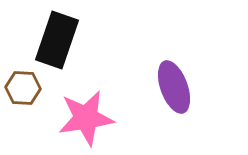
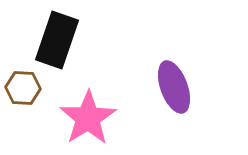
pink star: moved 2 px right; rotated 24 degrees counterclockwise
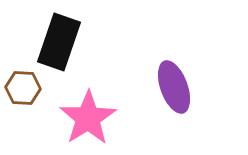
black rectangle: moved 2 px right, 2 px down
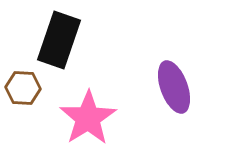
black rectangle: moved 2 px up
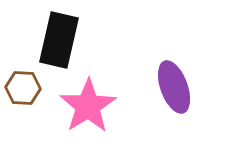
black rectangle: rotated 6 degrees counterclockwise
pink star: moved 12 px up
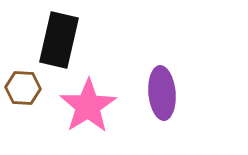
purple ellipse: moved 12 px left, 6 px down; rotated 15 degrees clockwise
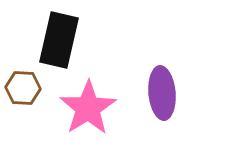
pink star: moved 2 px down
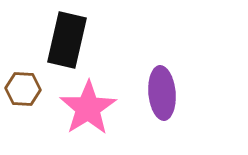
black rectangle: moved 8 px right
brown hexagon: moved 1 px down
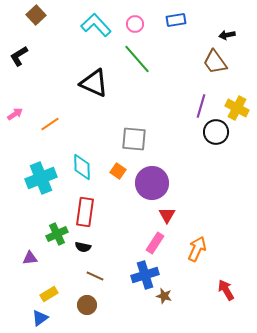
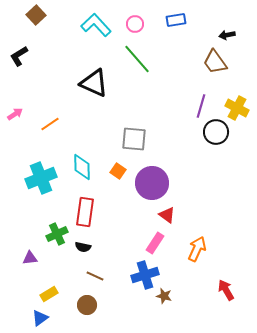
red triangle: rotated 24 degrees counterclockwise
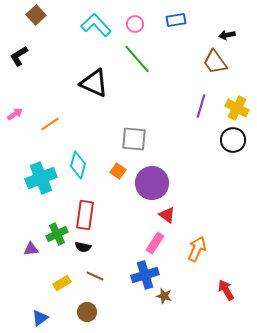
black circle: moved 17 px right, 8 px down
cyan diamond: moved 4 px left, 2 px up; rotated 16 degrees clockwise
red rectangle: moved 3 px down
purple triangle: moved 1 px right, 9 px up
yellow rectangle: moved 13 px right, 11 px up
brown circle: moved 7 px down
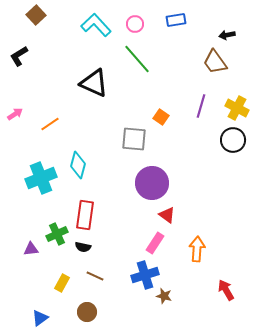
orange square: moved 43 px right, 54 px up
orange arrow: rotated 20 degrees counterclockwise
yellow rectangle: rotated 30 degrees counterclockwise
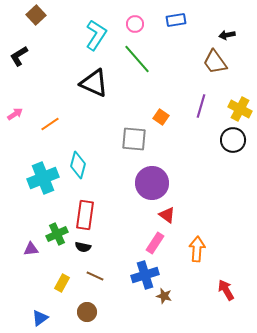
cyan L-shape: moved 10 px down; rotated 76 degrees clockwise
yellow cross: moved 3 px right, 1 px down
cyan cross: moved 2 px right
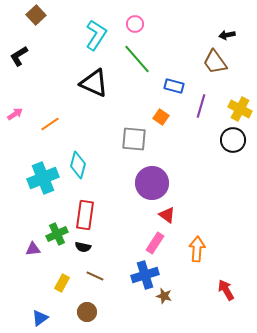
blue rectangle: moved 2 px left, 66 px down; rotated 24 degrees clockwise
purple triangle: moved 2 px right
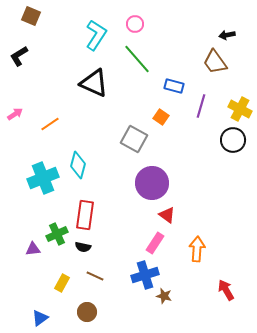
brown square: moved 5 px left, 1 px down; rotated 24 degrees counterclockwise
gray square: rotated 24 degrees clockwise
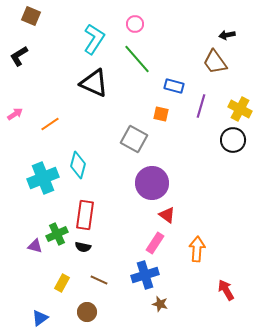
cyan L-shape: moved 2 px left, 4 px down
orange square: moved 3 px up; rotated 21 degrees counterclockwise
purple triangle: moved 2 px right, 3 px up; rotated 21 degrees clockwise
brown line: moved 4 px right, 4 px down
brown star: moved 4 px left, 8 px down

§ STATED TASK
Copy out every line of the records above word for word, leaving out the pictures.

§ RESPONSE
pink star: moved 2 px right; rotated 24 degrees counterclockwise
black rectangle: moved 2 px right, 2 px down
black rectangle: moved 2 px up
black rectangle: rotated 6 degrees counterclockwise
pink star: moved 12 px up
purple ellipse: moved 12 px left, 6 px down; rotated 15 degrees clockwise
pink star: moved 2 px down
black rectangle: moved 8 px right
brown hexagon: moved 1 px down
red triangle: rotated 24 degrees counterclockwise
black circle: moved 17 px right, 8 px down
cyan diamond: moved 4 px left, 2 px up; rotated 16 degrees clockwise
red rectangle: moved 3 px down
purple triangle: moved 1 px right, 9 px up
yellow rectangle: moved 13 px right, 11 px up
brown circle: moved 7 px down
orange square: moved 43 px right, 54 px up
orange arrow: rotated 20 degrees counterclockwise
yellow rectangle: rotated 30 degrees counterclockwise
cyan L-shape: moved 10 px down; rotated 76 degrees clockwise
yellow cross: moved 3 px right, 1 px down
cyan cross: moved 2 px right
blue rectangle: moved 2 px left, 66 px down; rotated 24 degrees clockwise
purple triangle: moved 2 px right
brown square: moved 5 px left, 1 px down; rotated 24 degrees counterclockwise
gray square: rotated 24 degrees clockwise
cyan L-shape: moved 2 px left, 4 px down
orange square: moved 3 px up; rotated 21 degrees counterclockwise
purple triangle: moved 2 px right, 3 px up; rotated 21 degrees clockwise
brown line: moved 4 px right, 4 px down
brown star: moved 4 px left, 8 px down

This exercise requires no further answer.